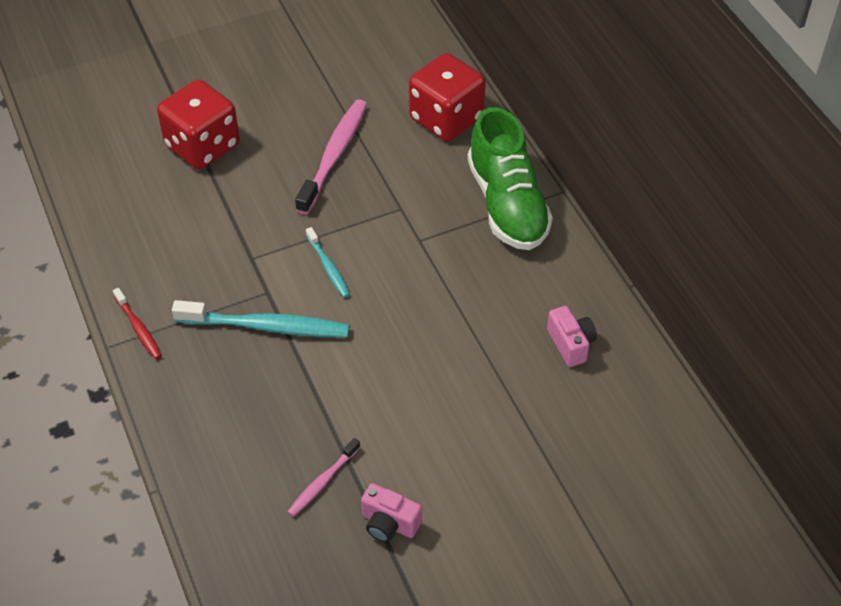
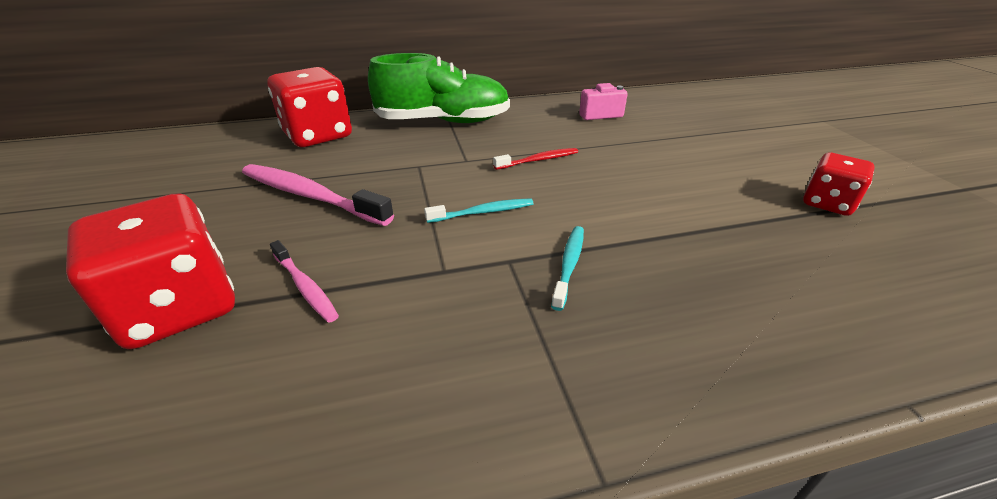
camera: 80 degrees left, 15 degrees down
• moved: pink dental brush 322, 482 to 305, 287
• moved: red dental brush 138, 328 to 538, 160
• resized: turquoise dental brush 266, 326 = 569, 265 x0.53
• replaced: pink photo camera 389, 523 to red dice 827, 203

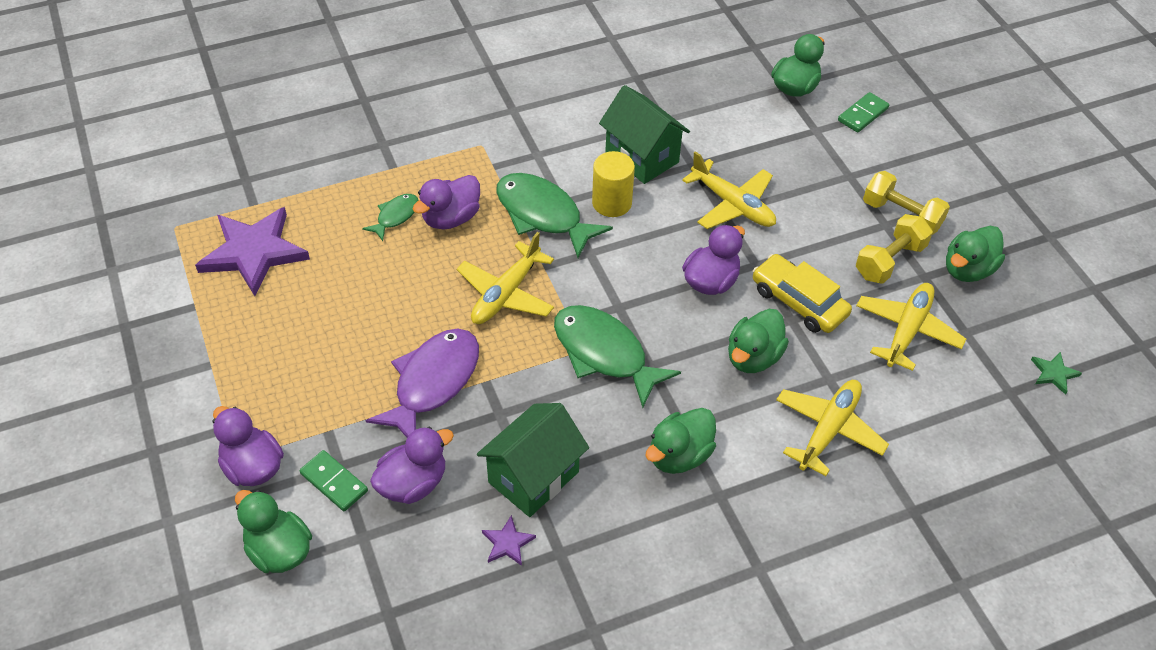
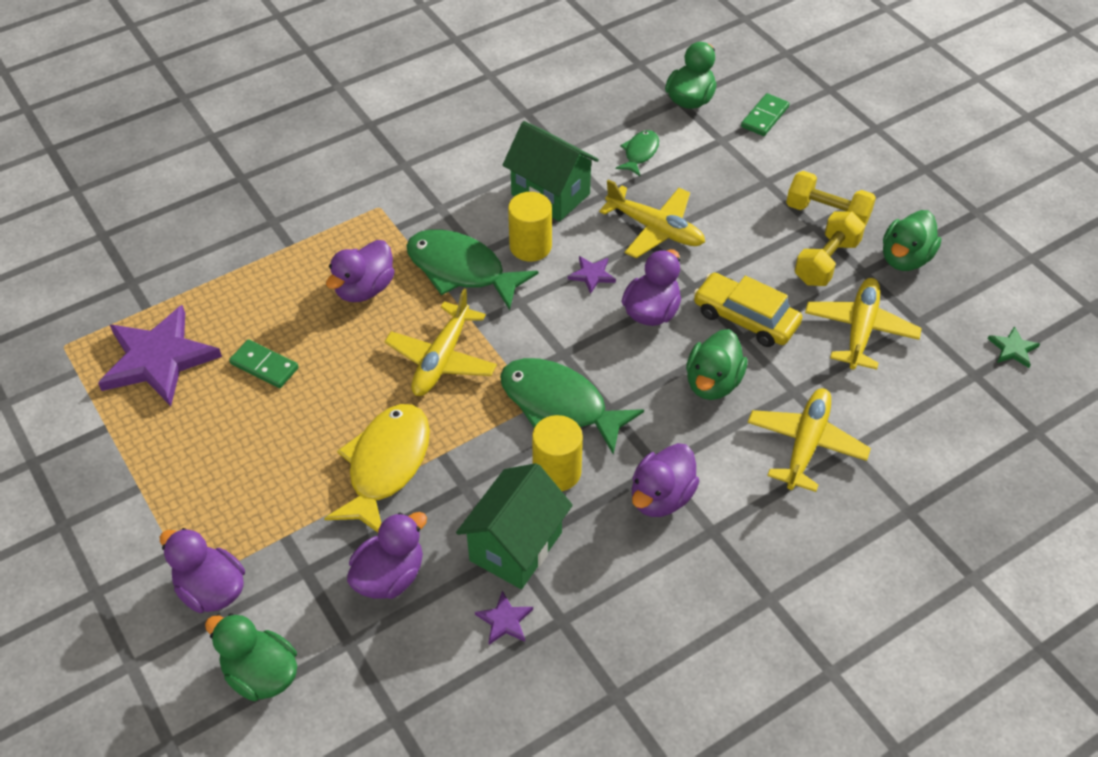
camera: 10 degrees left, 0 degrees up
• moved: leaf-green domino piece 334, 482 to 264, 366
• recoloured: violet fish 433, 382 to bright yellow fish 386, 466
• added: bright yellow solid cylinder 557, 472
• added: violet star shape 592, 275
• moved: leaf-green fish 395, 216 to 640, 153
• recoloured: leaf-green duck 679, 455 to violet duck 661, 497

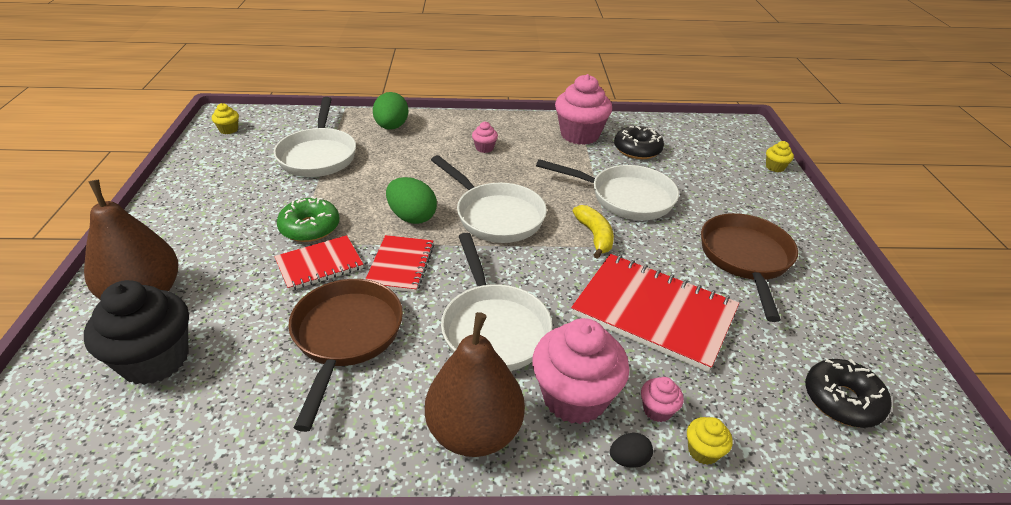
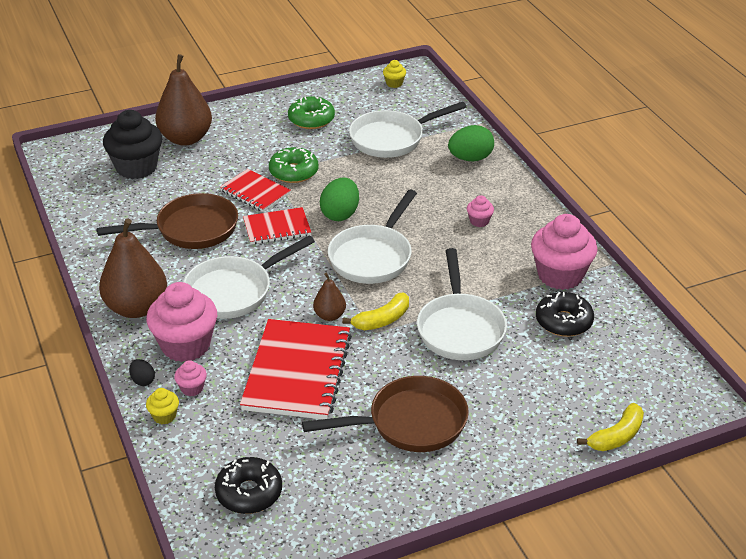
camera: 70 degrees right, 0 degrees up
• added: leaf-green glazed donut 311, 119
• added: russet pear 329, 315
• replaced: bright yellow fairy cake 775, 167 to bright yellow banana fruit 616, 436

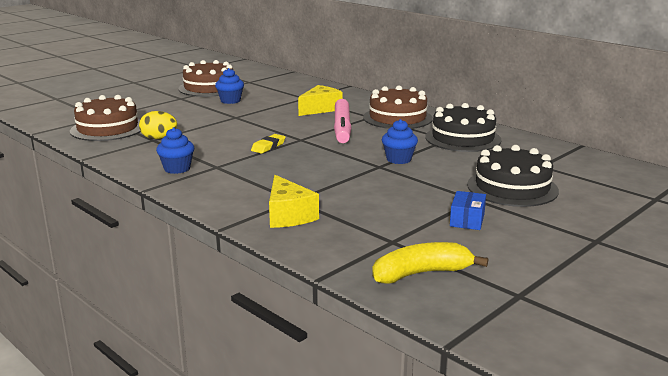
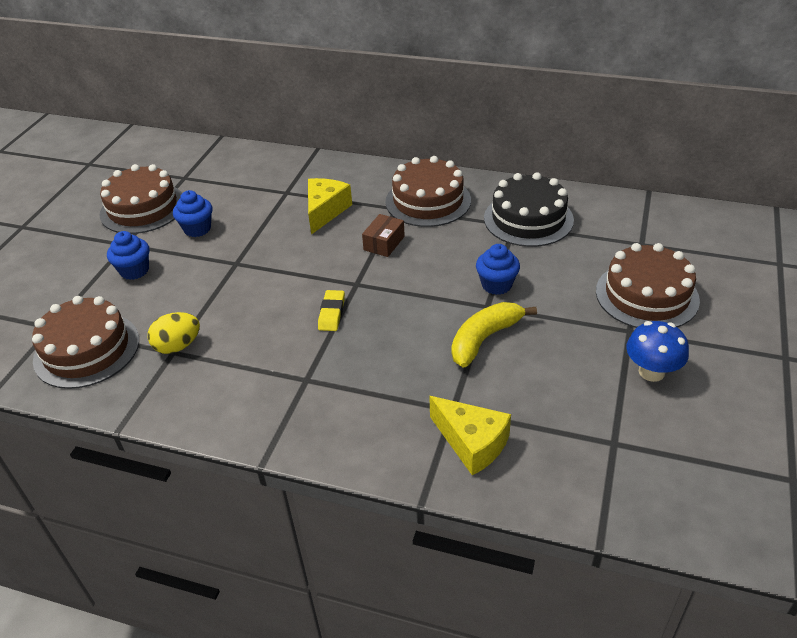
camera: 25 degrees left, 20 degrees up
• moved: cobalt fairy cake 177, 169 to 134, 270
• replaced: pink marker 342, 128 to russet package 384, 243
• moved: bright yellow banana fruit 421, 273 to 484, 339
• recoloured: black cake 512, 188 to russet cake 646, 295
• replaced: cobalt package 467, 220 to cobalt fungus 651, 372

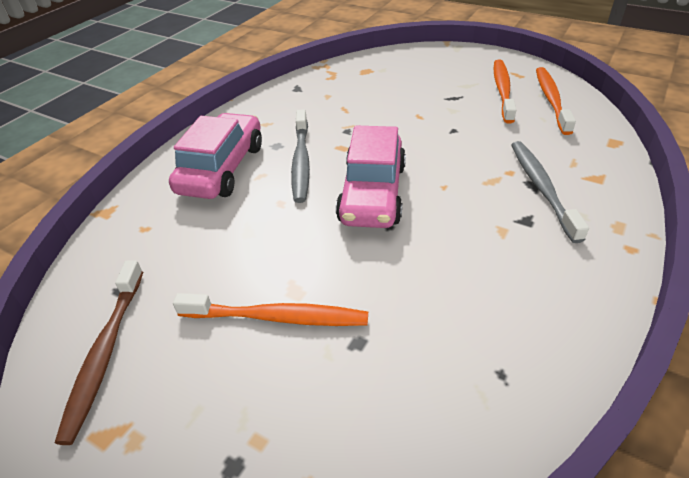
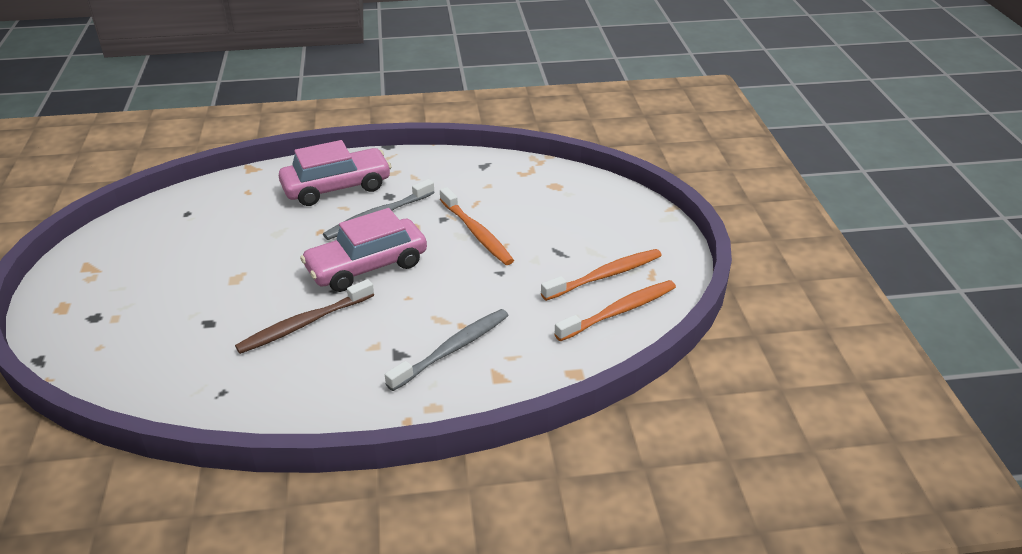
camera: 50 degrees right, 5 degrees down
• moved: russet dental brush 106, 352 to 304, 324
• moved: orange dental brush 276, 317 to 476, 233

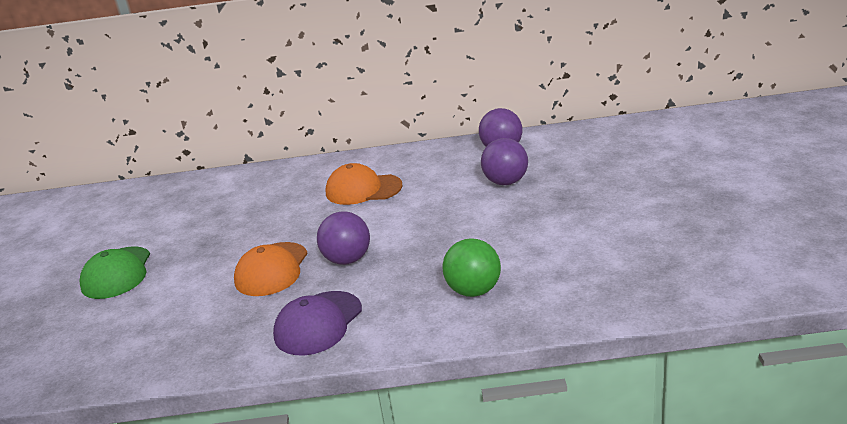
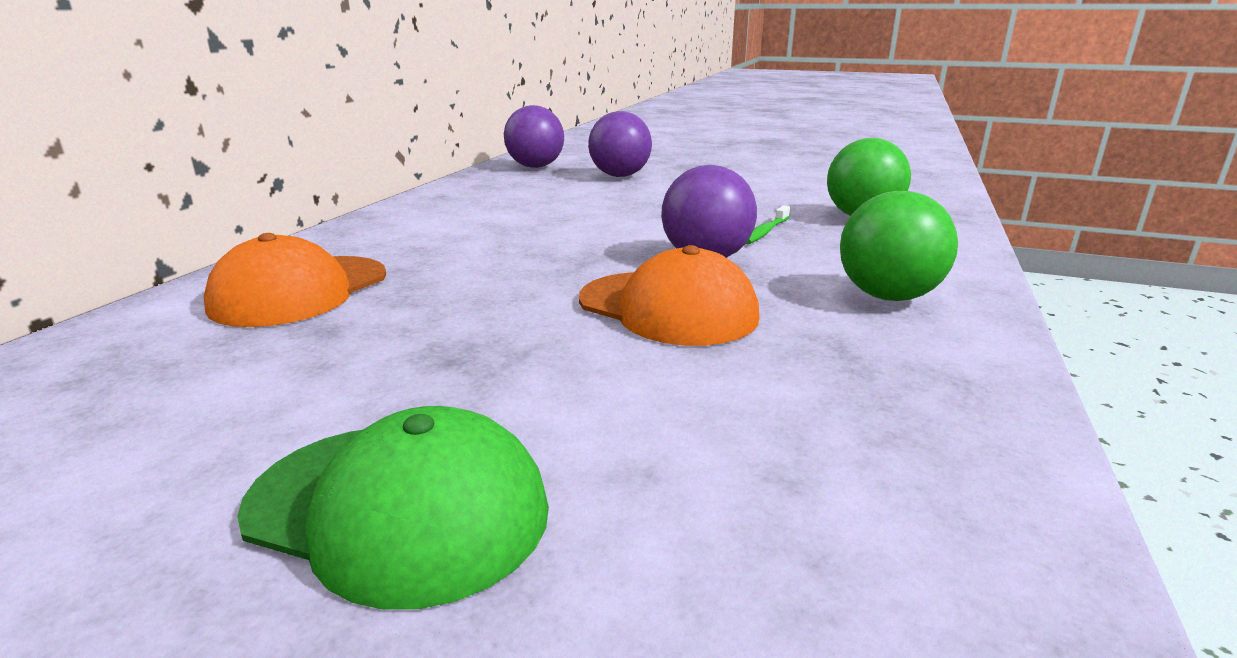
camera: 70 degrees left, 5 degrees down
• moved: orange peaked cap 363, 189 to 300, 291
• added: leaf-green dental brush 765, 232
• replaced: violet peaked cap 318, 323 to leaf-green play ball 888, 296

+++

WORK TASK:
Print the lines from the beginning of the records up to and including the line containing "569, 265 x0.53", word for word, with no pictures.

ANSWER TO THIS PROBLEM:
camera: 80 degrees left, 15 degrees down
• moved: pink dental brush 322, 482 to 305, 287
• moved: red dental brush 138, 328 to 538, 160
• resized: turquoise dental brush 266, 326 = 569, 265 x0.53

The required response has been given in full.